Dataset excerpts:
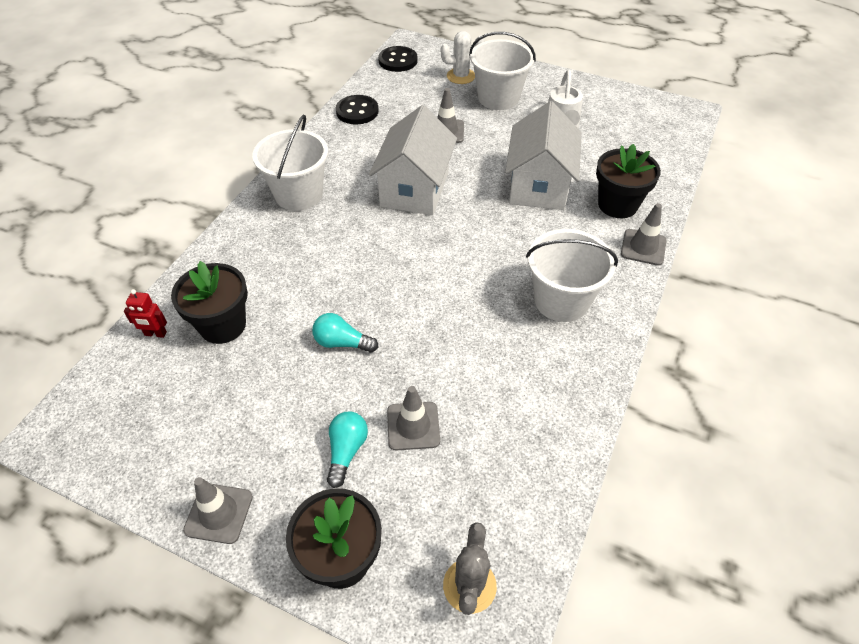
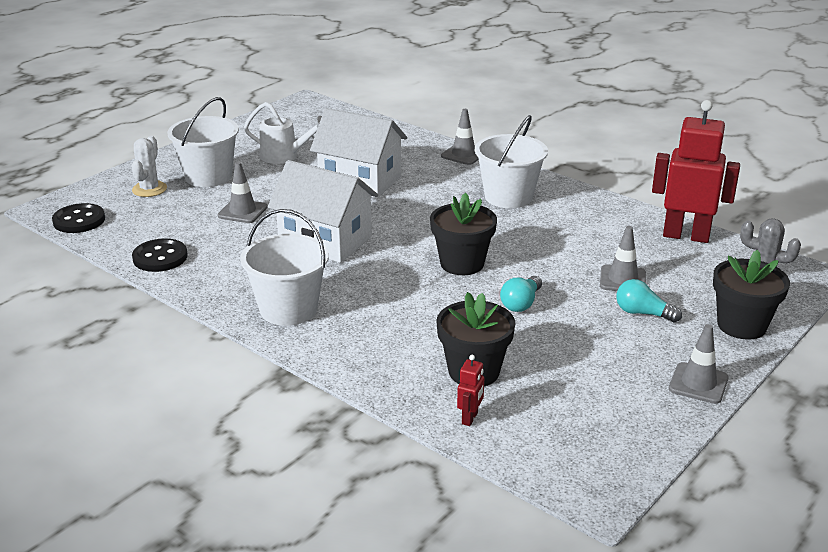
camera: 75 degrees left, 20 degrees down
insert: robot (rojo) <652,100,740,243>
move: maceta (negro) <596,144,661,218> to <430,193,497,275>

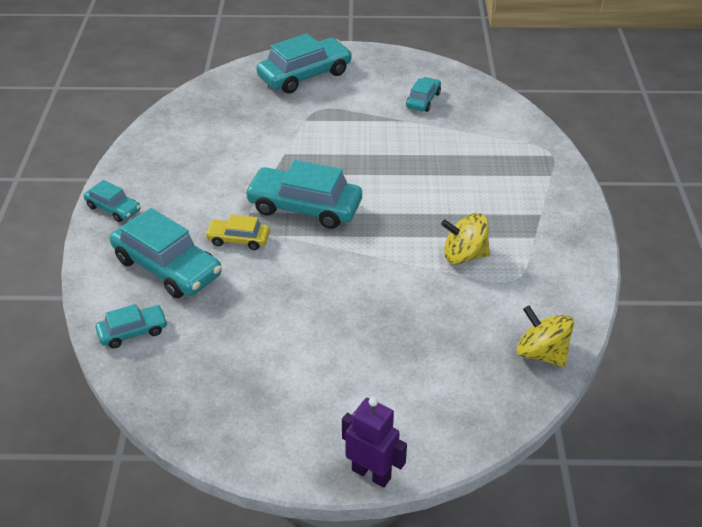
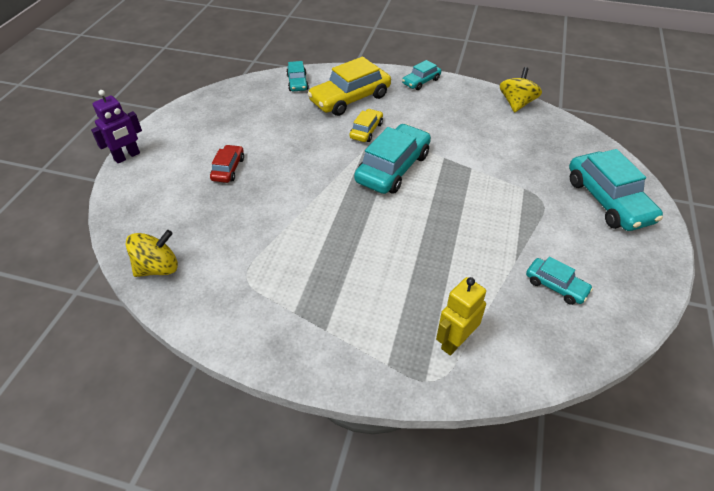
camera: 105 degrees right, 5 degrees up
insert: coche (rojo) <210,145,244,183>; robot (amarillo) <436,277,486,356>
move: peonza (amarillo) <441,213,490,264> to <499,67,542,113>
recolor: coche (turquesa) <110,208,222,298> to coche (amarillo) <308,57,391,116>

*AIM OF THE TASK*:
Gather all lines of the records that include the word "camera".

*SOLUTION FOR THIS PROBLEM*:
camera: 75 degrees left, 20 degrees down
camera: 105 degrees right, 5 degrees up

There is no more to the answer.